[Start of section]
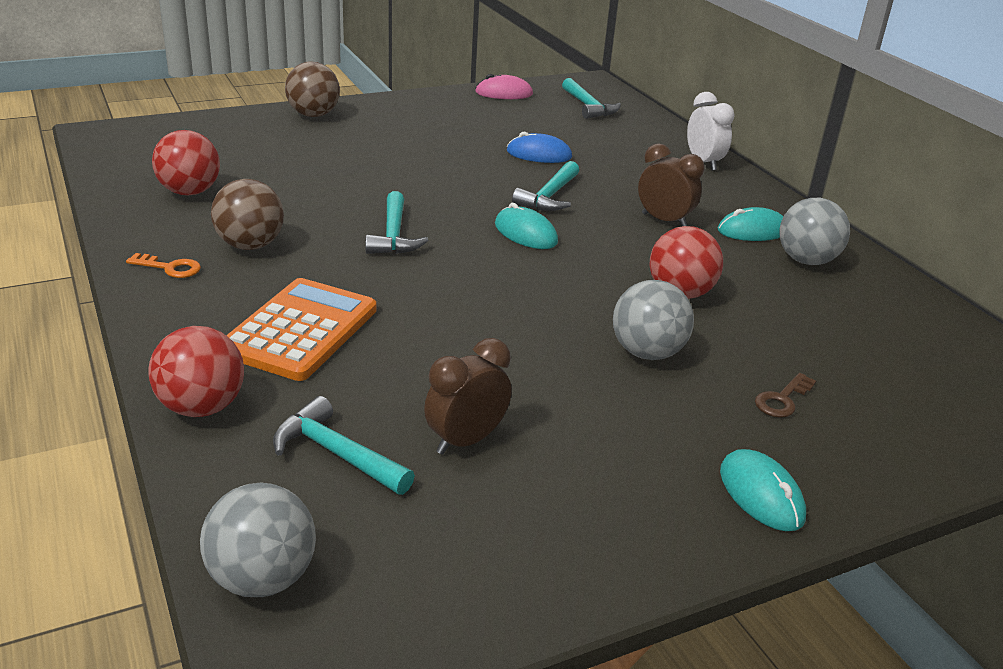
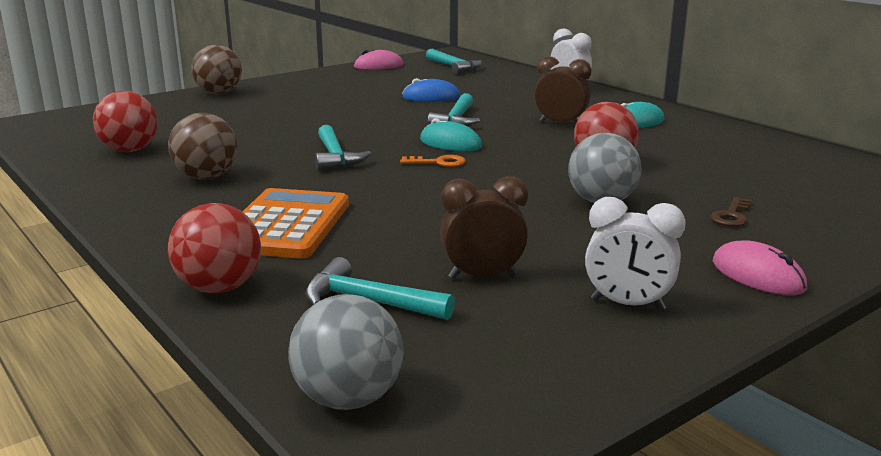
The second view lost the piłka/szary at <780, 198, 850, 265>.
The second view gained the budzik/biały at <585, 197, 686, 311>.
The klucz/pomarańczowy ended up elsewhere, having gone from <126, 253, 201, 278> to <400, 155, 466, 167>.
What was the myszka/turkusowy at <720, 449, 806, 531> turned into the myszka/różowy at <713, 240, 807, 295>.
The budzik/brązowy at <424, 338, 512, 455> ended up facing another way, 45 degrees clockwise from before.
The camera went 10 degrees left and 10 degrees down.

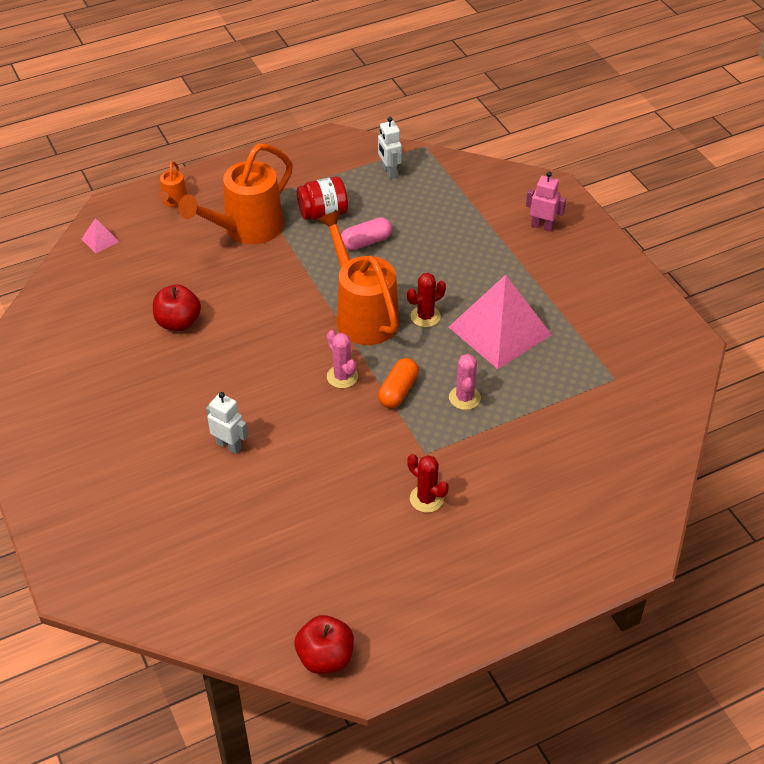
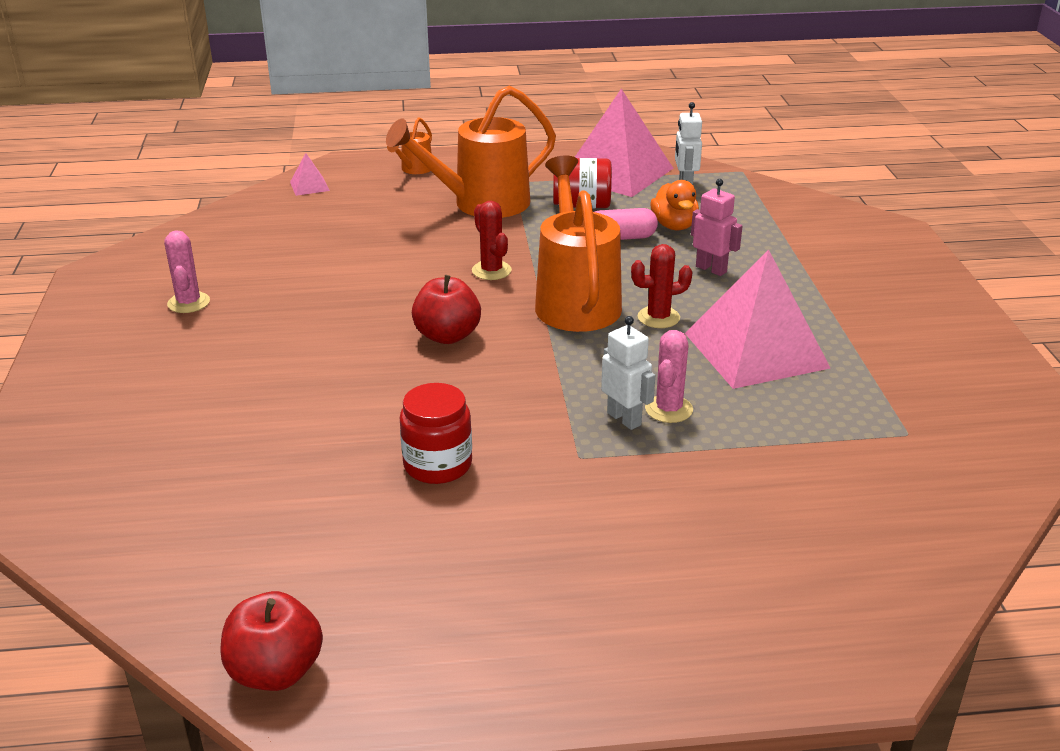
The second view lost the kapsułka/pomarańczowy at <378, 358, 419, 408>.
The second view gained the słoik/czerwony at <400, 383, 472, 484>.
The second view gained the piramida/różowy at <575, 89, 674, 197>.
The second view gained the kaczka/pomarańczowy at <650, 180, 699, 230>.
The jabłko/czerwony ended up elsewhere, having gone from <153, 285, 201, 331> to <412, 275, 481, 344>.
The robot/biały ended up elsewhere, having gone from <206, 392, 248, 454> to <601, 316, 655, 430>.
The kaktus/różowy ended up elsewhere, having gone from <327, 330, 358, 388> to <164, 230, 210, 313>.
The kaktus/czerwony ended up elsewhere, having gone from <407, 454, 449, 513> to <472, 201, 512, 280>.
The robot/różowy ended up elsewhere, having gone from <526, 172, 566, 232> to <691, 179, 742, 276>.
The camera went 20 degrees right and 15 degrees down.

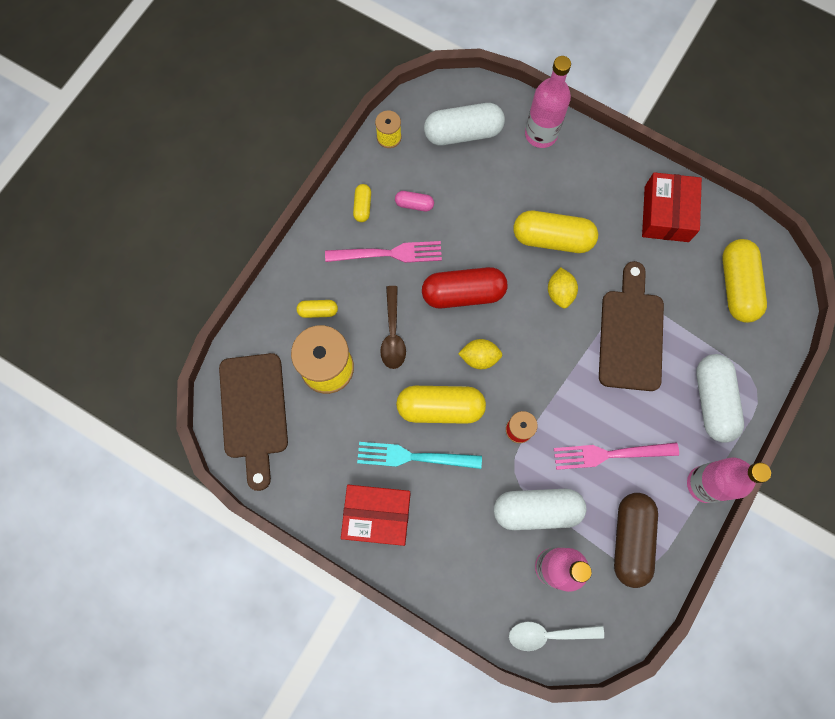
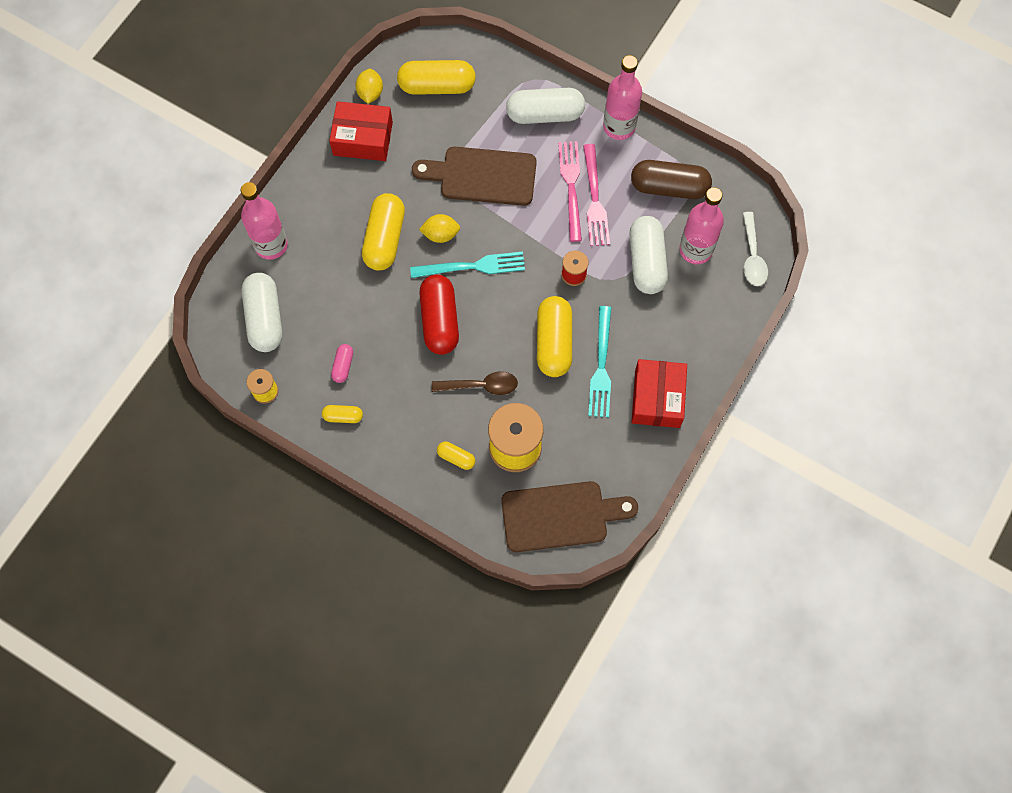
The second view gained the widelec/turkusowy at <410, 251, 525, 278>.
The widelec/różowy ended up elsewhere, having gone from <325, 241, 442, 263> to <558, 141, 582, 242>.
The cytryna/żółty ended up elsewhere, having gone from <458, 339, 502, 369> to <355, 69, 383, 104>.
The kapsułka/żółty at <296, 300, 338, 318> ended up facing another way, 60 degrees counterclockwise from before.
The camera went 90 degrees left and 5 degrees down.

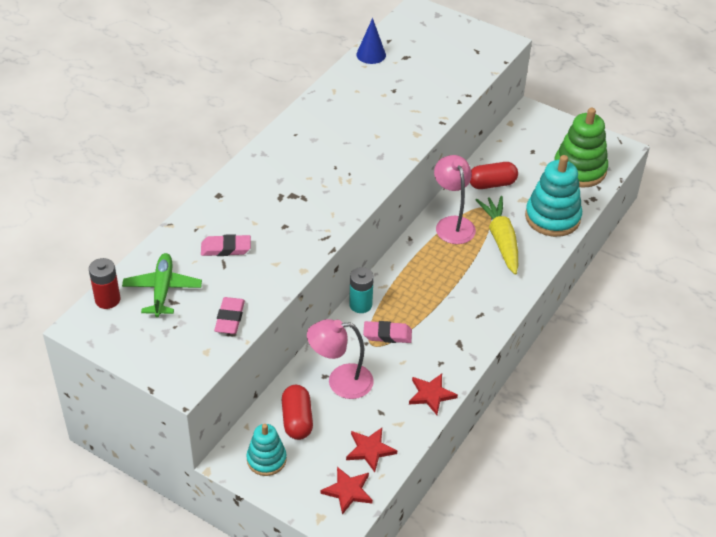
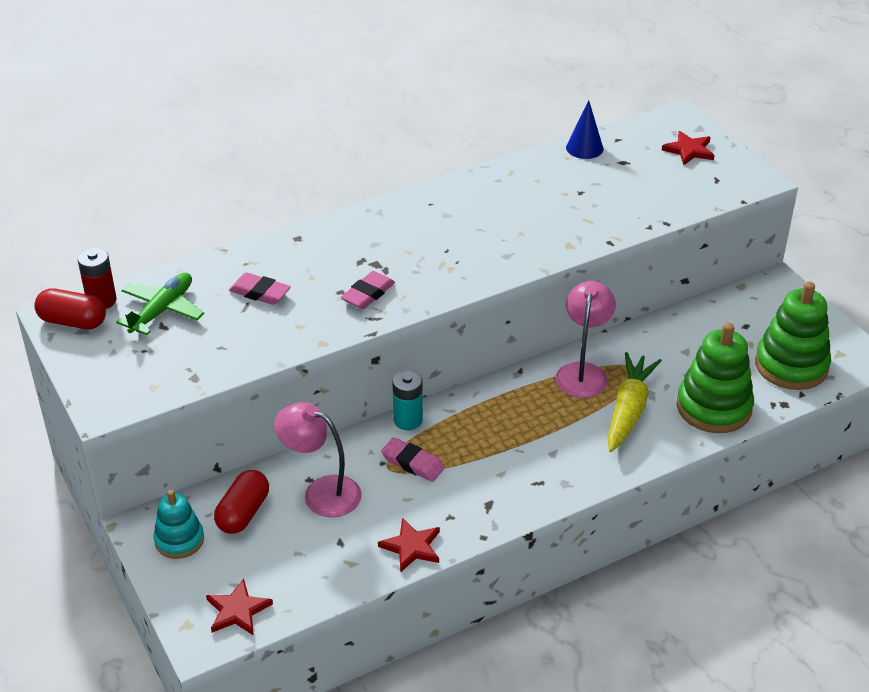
The gumka do mazania/różowy ended up elsewhere, having gone from <214, 297, 245, 334> to <341, 271, 395, 309>.
The gwiazda/czerwony ended up elsewhere, having gone from <346, 428, 397, 472> to <662, 131, 715, 165>.
The kapsułka/czerwony ended up elsewhere, having gone from <470, 162, 518, 189> to <34, 288, 106, 329>.
What was the zabawka nakładanka/turkusowy at <525, 155, 582, 237> turned into the zabawka nakładanka/zielony at <677, 322, 754, 433>.
The camera went 30 degrees right and 5 degrees down.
[End of section]
Return exactly the lines from the line with "The camera went 90" through the last line of the data above, both included; pictures do not go in the answer.

◆ **Answer to this problem**
The camera went 90 degrees left and 5 degrees down.

The gumka do mazania/różowy ended up elsewhere, having gone from <214, 297, 245, 334> to <341, 271, 395, 309>.
The gwiazda/czerwony ended up elsewhere, having gone from <346, 428, 397, 472> to <662, 131, 715, 165>.
The kapsułka/czerwony ended up elsewhere, having gone from <470, 162, 518, 189> to <34, 288, 106, 329>.
What was the zabawka nakładanka/turkusowy at <525, 155, 582, 237> turned into the zabawka nakładanka/zielony at <677, 322, 754, 433>.
The camera went 30 degrees right and 5 degrees down.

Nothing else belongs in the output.